● **Problem requirements**: Rewrite the records below, replacing every "black pentagon" with "navy pentagon" and leaving everything else unchanged. Omit the pictures from your answer.

#####

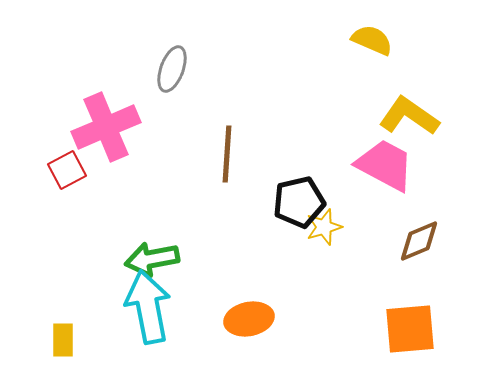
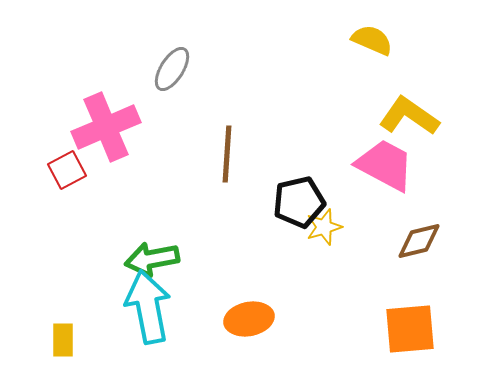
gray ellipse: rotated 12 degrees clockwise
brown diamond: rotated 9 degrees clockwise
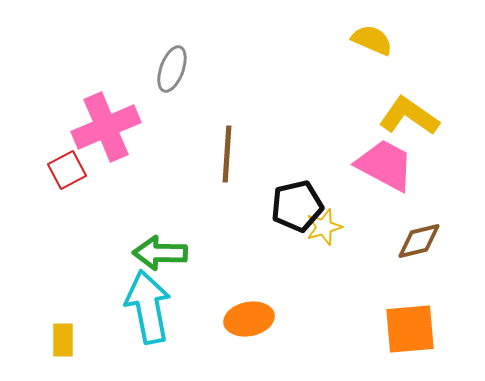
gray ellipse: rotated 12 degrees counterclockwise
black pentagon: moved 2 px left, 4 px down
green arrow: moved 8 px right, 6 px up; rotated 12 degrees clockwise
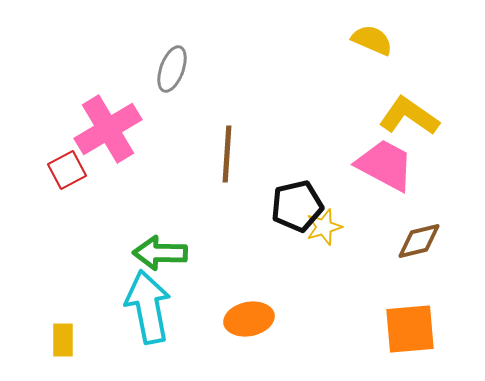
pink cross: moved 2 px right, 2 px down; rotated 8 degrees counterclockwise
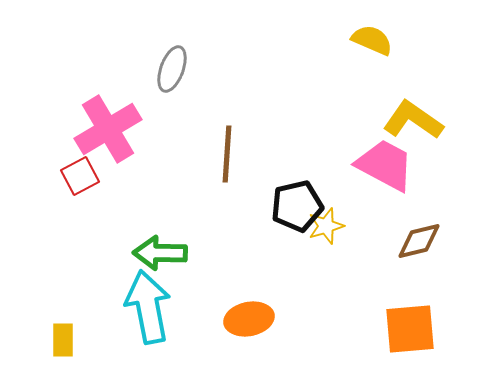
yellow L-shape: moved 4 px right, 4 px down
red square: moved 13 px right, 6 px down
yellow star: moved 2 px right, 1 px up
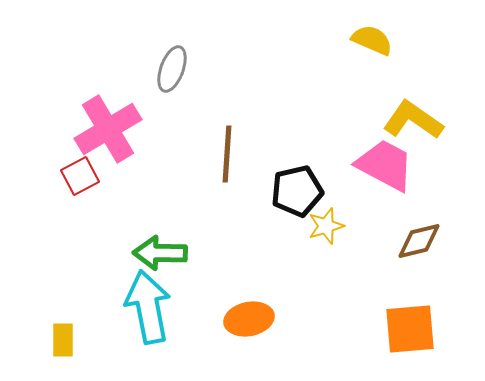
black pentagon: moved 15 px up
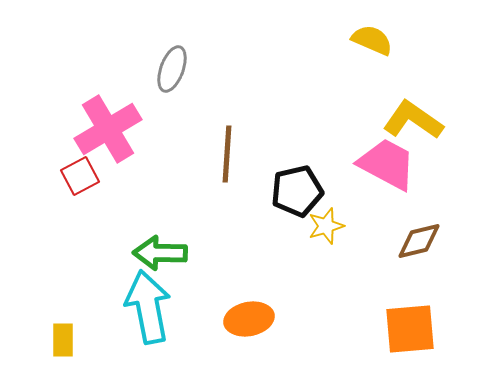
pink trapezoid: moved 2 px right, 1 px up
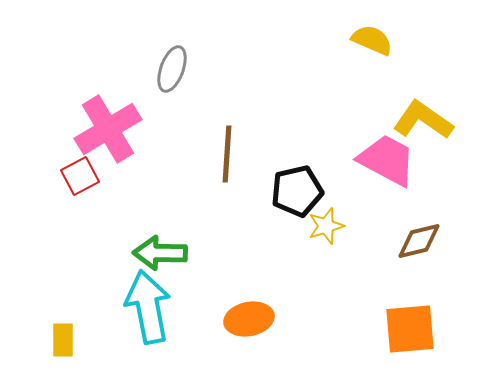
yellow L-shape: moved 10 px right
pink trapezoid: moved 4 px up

#####

● **Output for this task**:
gray ellipse: rotated 12 degrees clockwise
brown diamond: rotated 9 degrees clockwise
gray ellipse: rotated 12 degrees counterclockwise
navy pentagon: moved 2 px left, 4 px down
green arrow: moved 8 px right, 6 px up; rotated 12 degrees clockwise
pink cross: moved 2 px right, 2 px down; rotated 8 degrees counterclockwise
yellow L-shape: moved 4 px right, 4 px down
red square: moved 13 px right, 6 px down
yellow star: moved 2 px right, 1 px up
navy pentagon: moved 15 px up
pink trapezoid: moved 2 px right, 1 px up
yellow L-shape: moved 10 px right
pink trapezoid: moved 4 px up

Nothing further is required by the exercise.